Exercise directions: Swap every "Adagio" in the material for "Andante" and reproduce the rest unchanged, leaving out the pictures.

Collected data
>>>

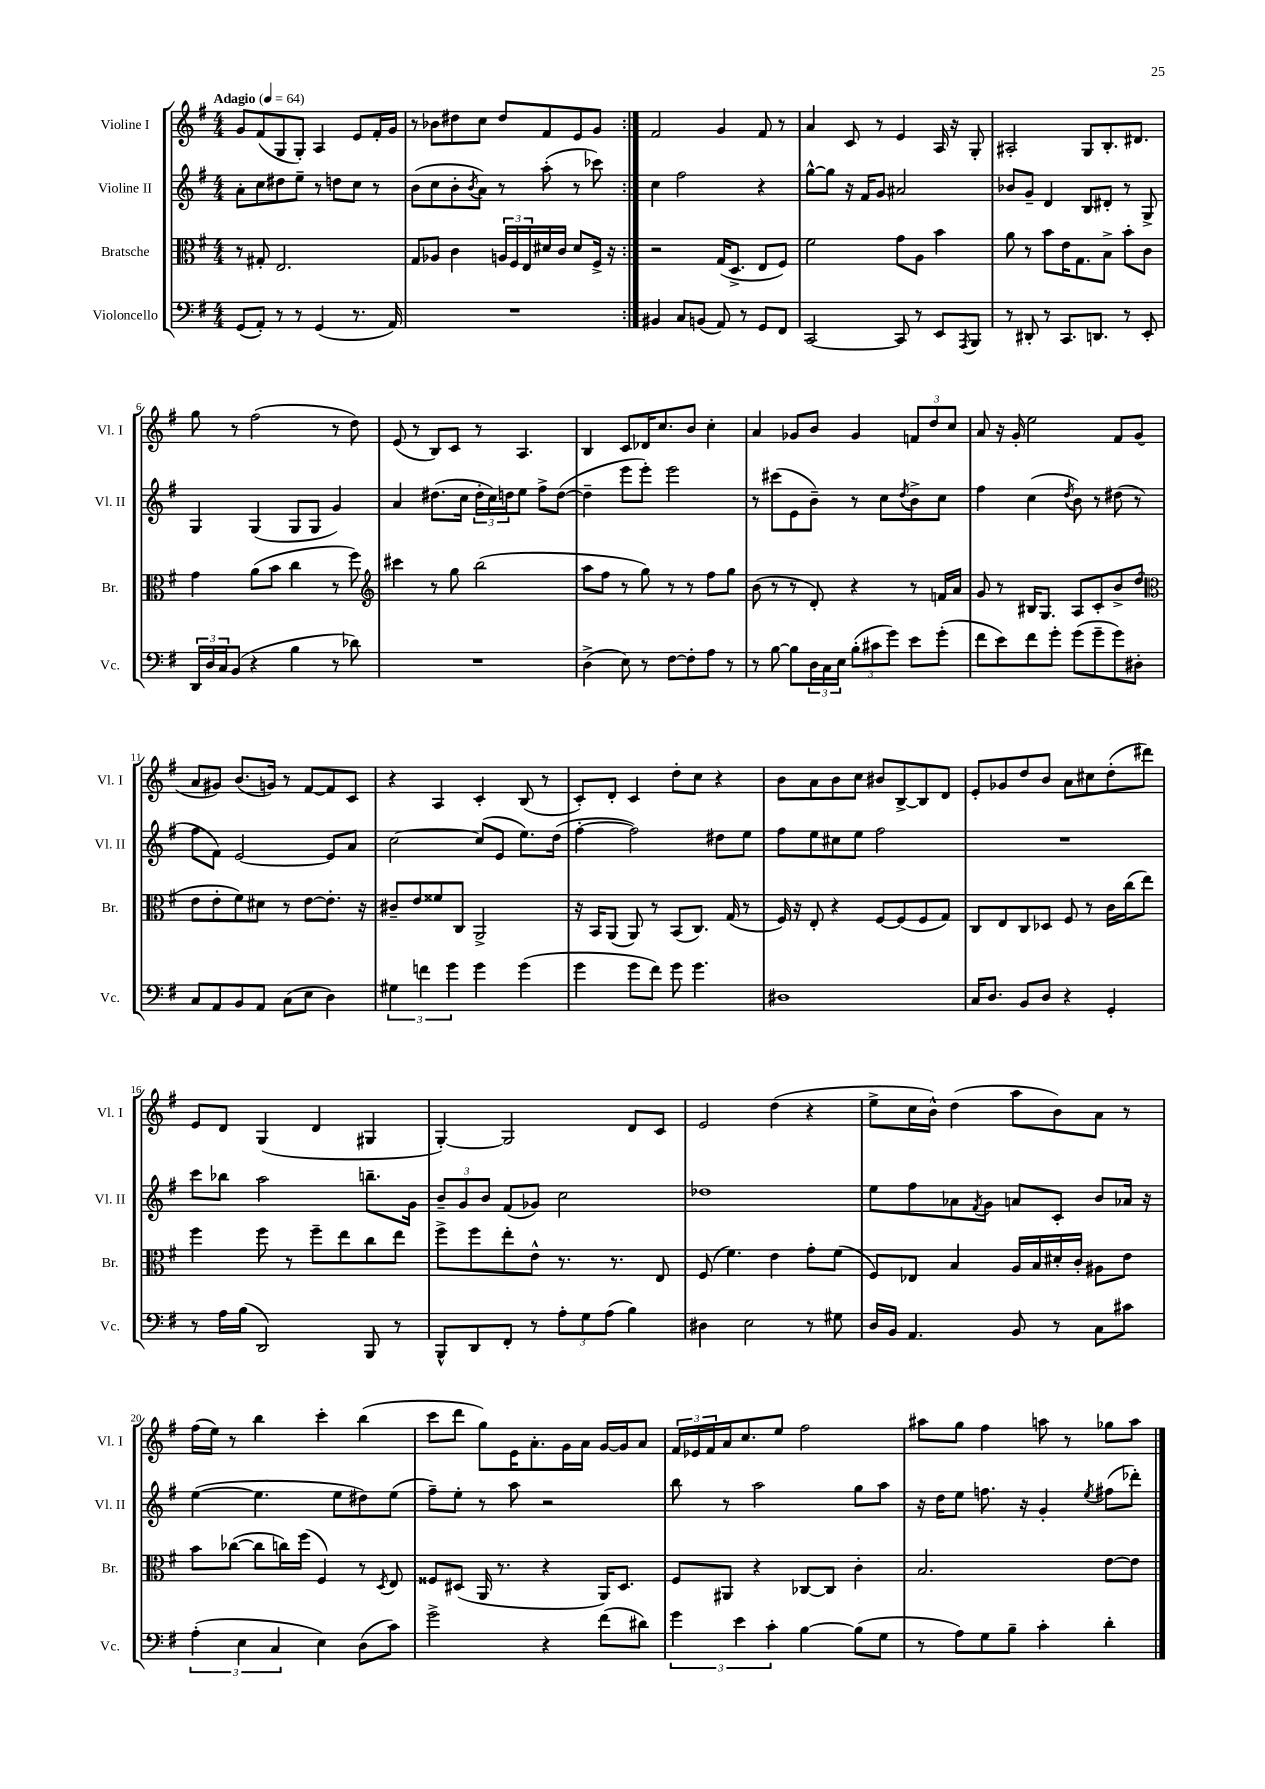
<<
\new StaffGroup <<
\new Staff = "s0" \with { instrumentName = "Violine I" shortInstrumentName = "Vl. I" } {
    \clef treble \key g \major \numericTimeSignature \time 4/4 \tempo "Adagio" 4 = 64
    \repeat volta 2 { g'8 fis'8( g8 g8-.) a4 e'8 fis'16-. g'16 |
    r8 bes'8 dis''8 c''8 dis''8 fis'8 e'8 g'8 | }
    fis'2 g'4 fis'8 r8 |
    a'4 c'8 r8 e'4 a16 r16 g8-. |
    ais2-. g8 b8.-. dis'8. |
    g''8 r8 fis''2( r8 d''8) |
    e'8( r8 b8) c'8 r8 a4. |
    b4 c'8 des'16 c''8. b'8 c''4-. |
    a'4 ges'8 b'8 ges'4 \tuplet 3/2 { f'8 d''8 c''8 } |
    a'8 r16 g'16-. e''2 fis'8 g'8( |
    a'8 gis'8) b'8.( g'16) r8 fis'8~ fis'8 c'8 |
    r4 a4 c'4-. b8( r8 |
    c'8-.) d'8-. c'4 d''8-. c''8 r4 |
    b'8 a'8 b'8 c''8 bis'8 b8~-> b8 d'8 |
    e'8-. ges'8 d''8 b'8 a'8 cis''8 d''8-.( dis'''8) |
    e'8 d'8 g4( d'4 gis4 |
    g4~-.) g2 d'8 c'8 |
    e'2 d''4( r4 |
    e''8-> c''16 b'16-^) d''4( a''8 b'8) a'8 r8 |
    fis''16( e''16) r8 b''4 c'''4-. b''4( |
    c'''8 d'''8 g''8) e'16 a'8.-. g'16 a'16 g'16~ g'16 a'8 |
    \tuplet 3/2 { fis'16 ees'16 fis'16 } a'16 c''8. e''8 fis''2 |
    ais''8 g''8 fis''4 a''8 r8 ges''8 a''8 \bar "|." |
}
\new Staff = "s1" \with { instrumentName = "Violine II" shortInstrumentName = "Vl. II" } {
    \clef treble \key g \major \numericTimeSignature \time 4/4
    \repeat volta 2 { a'8-. c''8 dis''8 e''8-- r8 d''8 c''8 r8 |
    b'8( c''8 b'8-. \acciaccatura { b'8 } a'8) r8 a''8-.( r8 ces'''8) | }
    c''4 fis''2 r4 |
    g''8~-^ g''8 r16 fis'16 g'8 ais'2 |
    bes'8 g'8-- d'4 b8 dis'8-. r8 g8-> |
    g4 g4( g8 g8 g'4) |
    a'4 dis''8.( c''16 \tuplet 3/2 { dis''16-. c''16) d''16 } e''8 fis''8-> d''8~( |
    d''4-- e'''8 e'''8-.) e'''2 |
    r8 cis'''8( e'8 b'8--) r8 c''8 \acciaccatura { d''8 } b'8-> c''8 |
    fis''4 c''4( \acciaccatura { d''8 } b'8) r8 dis''8( r8 |
    fis''8 fis'8) e'2~ e'8 a'8 |
    c''2~ c''8( e'8 e''8.) d''16( |
    fis''4~-. fis''2) dis''8 e''8 |
    fis''8 e''8 cis''8 e''8 fis''2 |
    R1 |
    c'''8 bes''8 a''2 b''8.-- g'16 |
    \tuplet 3/2 { b'8-- g'8 b'8 } fis'8( ges'8) c''2 |
    des''1 |
    e''8 fis''8 aes'8 \acciaccatura { fis'8 } g'8 a'8 c'8-. b'8 aes'16 r16 |
    e''4~( e''4. e''8 dis''8) e''8( |
    fis''8--) e''8-. r8 a''8 r2 |
    b''8 r8 a''2 g''8 a''8 |
    r16 d''16 e''8 f''8. r16 g'4-. \acciaccatura { e''8 } fis''8( des'''8-.) \bar "|." |
}
\new Staff = "s2" \with { instrumentName = "Bratsche" shortInstrumentName = "Br." } {
    \clef alto \key g \major \numericTimeSignature \time 4/4
    \repeat volta 2 { r8 gis8-. e2. |
    g8 aes8 c'4 \tuplet 3/2 { a16 fis16 e16 } dis'16 c'16 dis'8 fis16-> r16 | }
    r2 g16( d8.-> e8 fis8) |
    fis'2 g'8 a8 b'4 |
    a'8 r8 b'8 e'16 g8. b8-> b'8-. c'8 |
    g'4 a'8( b'8 c''4 r8 fis''8) |
    \clef treble cis'''4 r8 g''8 b''2( |
    a''8 fis''8 r8 g''8) r8 r8 fis''8 g''8 |
    b'8( r8 r8 d'8-.) r4 r8 f'16 a'16 |
    g'8 r8 bis16 g8. a8 c'8-. b'8-> d''8( |
    \clef alto e'8 e'8-. fis'8) dis'8 r8 e'8~ e'8.-. r16 |
    cis'8-- e'8 fisis'8 c8 a,2-> |
    r16 b,16 a,8( a,8) r8 b,8( c8.) g16( r8 |
    fis16) r16 e8-. r4 fis8~ fis8( fis8 g8) |
    c8 e8 c8 des8 fis8 r8 c'16 c''16( e''8) |
    fis''4 fis''8 r8 fis''8-- e''8 c''8 e''8 |
    fis''8-> fis''8 e''8-. e'8-^ r8. r8. e8 |
    fis8( fis'4.) e'4 g'8-. fis'8( |
    fis8) ees8 b4 a16 b16 dis'16-. c'16-. ais8 e'8 |
    b'8 ces''8~( ces''8 c''16) fis''16( fis4) r8 \acciaccatura { d8 } e8 |
    fisis8 dis8( a,16 r8. r4 a,16) dis8. |
    fis8 ais,8 r4 ces8~ ces8 c'4-. |
    b2. e'8~ e'8 \bar "|." |
}
\new Staff = "s3" \with { instrumentName = "Violoncello" shortInstrumentName = "Vc." } {
    \clef bass \key g \major \numericTimeSignature \time 4/4
    \repeat volta 2 { g,8( a,8-.) r8 r8 g,4( r8. a,16) |
    R1 | }
    bis,4 c8 b,8( a,8) r8 g,8 fis,8 |
    c,2~ c,8 r8 e,8 \acciaccatura { a,,8 } b,,8 |
    r8 dis,8-. r8 c,8. d,8. r8 e,8-. |
    \tuplet 3/2 { d,16 d16 c16 } b,8( r4 b4 r8 des'8) |
    R1 |
    d4->( e8) r8 fis8~ fis8-. a8 r8 |
    r8 b8~ b8 \tuplet 3/2 { d16 c16 e16 } \tuplet 3/2 { b8-.( cis'8 g'8) } e'8 g'8-.( |
    fis'8 e'8) fis'8 g'8-. g'8( g'8-- g'8) dis8-. |
    c8 a,8 b,8 a,8 c8( e8 d4) |
    \tuplet 3/2 { gis4 f'4 g'4 } g'4 g'4( |
    g'4 g'8 fis'8) g'8 g'4. |
    dis1 |
    c16 d8. b,8 d8 r4 g,4-. |
    r8 a16 b16( d,2) b,,8 r8 |
    b,,8-^ d,8 fis,8-. r8 \tuplet 3/2 { a8-. g8 a8( } b4) |
    dis4 e2 r8 gis8 |
    d16 b,16 a,4. b,8 r8 c8 cis'8 |
    \tuplet 3/2 { a4-.( e4 c4 } e4) d8( c'8) |
    g'2-> r4 fis'8( dis'8) |
    \tuplet 3/2 { g'4 e'4 c'4-. } b4~ b8( g8 |
    r8 a8) g8 b8-- c'4-. d'4-. \bar "|." |
}
>>
>>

<<<

Result below:
<<
\new StaffGroup <<
\new Staff = "s0" \with { instrumentName = "Violine I" shortInstrumentName = "Vl. I" } {
    \clef treble \key g \major \numericTimeSignature \time 4/4 \tempo "Andante" 4 = 64
    \repeat volta 2 { g'8 fis'8( g8 g8-.) a4 e'8 fis'16-. g'16 |
    r8 bes'8 dis''8 c''8 dis''8 fis'8 e'8 g'8 | }
    fis'2 g'4 fis'8 r8 |
    a'4 c'8 r8 e'4 a16 r16 g8-. |
    ais2-. g8 b8.-. dis'8. |
    g''8 r8 fis''2( r8 d''8) |
    e'8( r8 b8) c'8 r8 a4. |
    b4 c'8 des'16 c''8. b'8 c''4-. |
    a'4 ges'8 b'8 ges'4 \tuplet 3/2 { f'8 d''8 c''8 } |
    a'8 r16 g'16-. e''2 fis'8 g'8( |
    a'8 gis'8) b'8.( g'16) r8 fis'8~ fis'8 c'8 |
    r4 a4 c'4-. b8( r8 |
    c'8-.) d'8-. c'4 d''8-. c''8 r4 |
    b'8 a'8 b'8 c''8 bis'8 b8~-> b8 d'8 |
    e'8-. ges'8 d''8 b'8 a'8 cis''8 d''8-.( dis'''8) |
    e'8 d'8 g4( d'4 gis4 |
    g4~-.) g2 d'8 c'8 |
    e'2 d''4( r4 |
    e''8-> c''16 b'16-^) d''4( a''8 b'8) a'8 r8 |
    fis''16( e''16) r8 b''4 c'''4-. b''4( |
    c'''8 d'''8 g''8) e'16 a'8.-. g'16 a'16 g'16~ g'16 a'8 |
    \tuplet 3/2 { fis'16 ees'16 fis'16 } a'16 c''8. e''8 fis''2 |
    ais''8 g''8 fis''4 a''8 r8 ges''8 a''8 \bar "|." |
}
\new Staff = "s1" \with { instrumentName = "Violine II" shortInstrumentName = "Vl. II" } {
    \clef treble \key g \major \numericTimeSignature \time 4/4
    \repeat volta 2 { a'8-. c''8 dis''8 e''8-- r8 d''8 c''8 r8 |
    b'8( c''8 b'8-. \acciaccatura { b'8 } a'8) r8 a''8-.( r8 ces'''8) | }
    c''4 fis''2 r4 |
    g''8~-^ g''8 r16 fis'16 g'8 ais'2 |
    bes'8 g'8-- d'4 b8 dis'8-. r8 g8-> |
    g4 g4( g8 g8 g'4) |
    a'4 dis''8.( c''16 \tuplet 3/2 { dis''16-. c''16) d''16 } e''8 fis''8-> d''8~( |
    d''4-- e'''8 e'''8-.) e'''2 |
    r8 cis'''8( e'8 b'8--) r8 c''8 \acciaccatura { d''8 } b'8-> c''8 |
    fis''4 c''4( \acciaccatura { d''8 } b'8) r8 dis''8( r8 |
    fis''8 fis'8) e'2~ e'8 a'8 |
    c''2~ c''8( e'8 e''8.) d''16( |
    fis''4~-. fis''2) dis''8 e''8 |
    fis''8 e''8 cis''8 e''8 fis''2 |
    R1 |
    c'''8 bes''8 a''2 b''8.-- g'16 |
    \tuplet 3/2 { b'8-- g'8 b'8 } fis'8( ges'8) c''2 |
    des''1 |
    e''8 fis''8 aes'8 \acciaccatura { fis'8 } g'8 a'8 c'8-. b'8 aes'16 r16 |
    e''4~( e''4. e''8 dis''8) e''8( |
    fis''8--) e''8-. r8 a''8 r2 |
    b''8 r8 a''2 g''8 a''8 |
    r16 d''16 e''8 f''8. r16 g'4-. \acciaccatura { e''8 } fis''8( des'''8-.) \bar "|." |
}
\new Staff = "s2" \with { instrumentName = "Bratsche" shortInstrumentName = "Br." } {
    \clef alto \key g \major \numericTimeSignature \time 4/4
    \repeat volta 2 { r8 gis8-. e2. |
    g8 aes8 c'4 \tuplet 3/2 { a16 fis16 e16 } dis'16 c'16 dis'8 fis16-> r16 | }
    r2 g16( d8.-> e8 fis8) |
    fis'2 g'8 a8 b'4 |
    a'8 r8 b'8 e'16 g8. b8-> b'8-. c'8 |
    g'4 a'8( b'8 c''4 r8 fis''8) |
    \clef treble cis'''4 r8 g''8 b''2( |
    a''8 fis''8 r8 g''8) r8 r8 fis''8 g''8 |
    b'8( r8 r8 d'8-.) r4 r8 f'16 a'16 |
    g'8 r8 bis16 g8. a8 c'8-. b'8-> d''8( |
    \clef alto e'8 e'8-. fis'8) dis'8 r8 e'8~ e'8.-. r16 |
    cis'8-- e'8 fisis'8 c8 a,2-> |
    r16 b,16 a,8( a,8) r8 b,8( c8.) g16( r8 |
    fis16) r16 e8-. r4 fis8~ fis8( fis8 g8) |
    c8 e8 c8 des8 fis8 r8 c'16 c''16( e''8) |
    fis''4 fis''8 r8 fis''8-- e''8 c''8 e''8 |
    fis''8-> fis''8 e''8-. e'8-^ r8. r8. e8 |
    fis8( fis'4.) e'4 g'8-. fis'8( |
    fis8) ees8 b4 a16 b16 dis'16-. c'16-. ais8 e'8 |
    b'8 ces''8~( ces''8 c''16) fis''16( fis4) r8 \acciaccatura { d8 } e8 |
    fisis8 dis8( a,16 r8. r4 a,16) dis8. |
    fis8 ais,8 r4 ces8~ ces8 c'4-. |
    b2. e'8~ e'8 \bar "|." |
}
\new Staff = "s3" \with { instrumentName = "Violoncello" shortInstrumentName = "Vc." } {
    \clef bass \key g \major \numericTimeSignature \time 4/4
    \repeat volta 2 { g,8( a,8-.) r8 r8 g,4( r8. a,16) |
    R1 | }
    bis,4 c8 b,8( a,8) r8 g,8 fis,8 |
    c,2~ c,8 r8 e,8 \acciaccatura { a,,8 } b,,8 |
    r8 dis,8-. r8 c,8. d,8. r8 e,8-. |
    \tuplet 3/2 { d,16 d16 c16 } b,8( r4 b4 r8 des'8) |
    R1 |
    d4->( e8) r8 fis8~ fis8-. a8 r8 |
    r8 b8~ b8 \tuplet 3/2 { d16 c16 e16 } \tuplet 3/2 { b8-.( cis'8 g'8) } e'8 g'8-.( |
    fis'8 e'8) fis'8 g'8-. g'8( g'8-- g'8) dis8-. |
    c8 a,8 b,8 a,8 c8( e8 d4) |
    \tuplet 3/2 { gis4 f'4 g'4 } g'4 g'4( |
    g'4 g'8 fis'8) g'8 g'4. |
    dis1 |
    c16 d8. b,8 d8 r4 g,4-. |
    r8 a16 b16( d,2) b,,8 r8 |
    b,,8-^ d,8 fis,8-. r8 \tuplet 3/2 { a8-. g8 a8( } b4) |
    dis4 e2 r8 gis8 |
    d16 b,16 a,4. b,8 r8 c8 cis'8 |
    \tuplet 3/2 { a4-.( e4 c4 } e4) d8( c'8) |
    g'2-> r4 fis'8( dis'8) |
    \tuplet 3/2 { g'4 e'4 c'4-. } b4~ b8( g8 |
    r8 a8) g8 b8-- c'4-. d'4-. \bar "|." |
}
>>
>>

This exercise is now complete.